** MATERIAL PROVIDED **
______
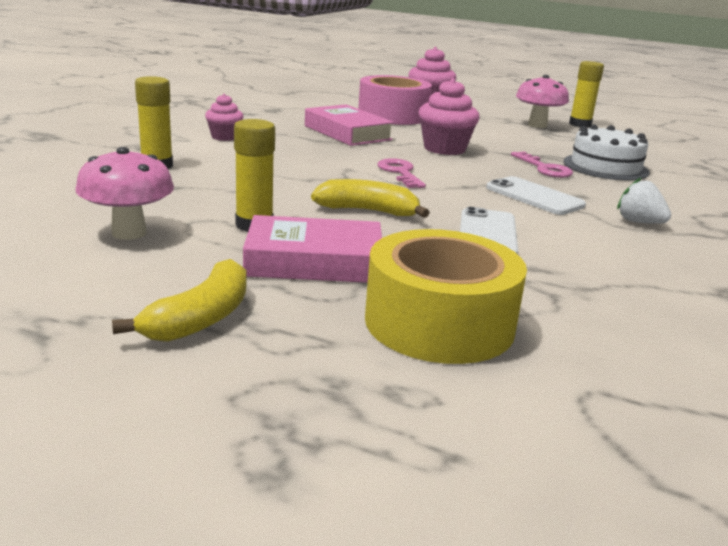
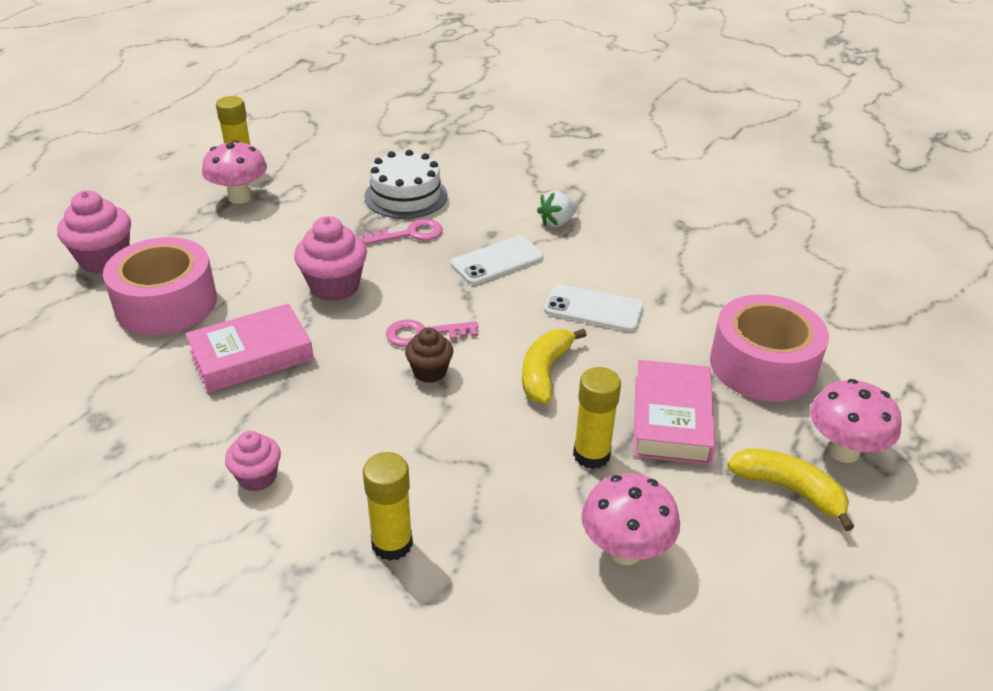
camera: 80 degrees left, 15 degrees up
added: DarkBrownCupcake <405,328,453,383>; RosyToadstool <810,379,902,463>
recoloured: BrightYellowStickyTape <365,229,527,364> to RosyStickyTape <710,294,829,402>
______
** EXERCISE PROMPT **
Pictures stay out of the answer; the rest of the listing above is returned exactly.

** ANSWER SPACE **
camera: 80 degrees left, 15 degrees up
added: DarkBrownCupcake <405,328,453,383>; RosyToadstool <810,379,902,463>
recoloured: BrightYellowStickyTape <365,229,527,364> to RosyStickyTape <710,294,829,402>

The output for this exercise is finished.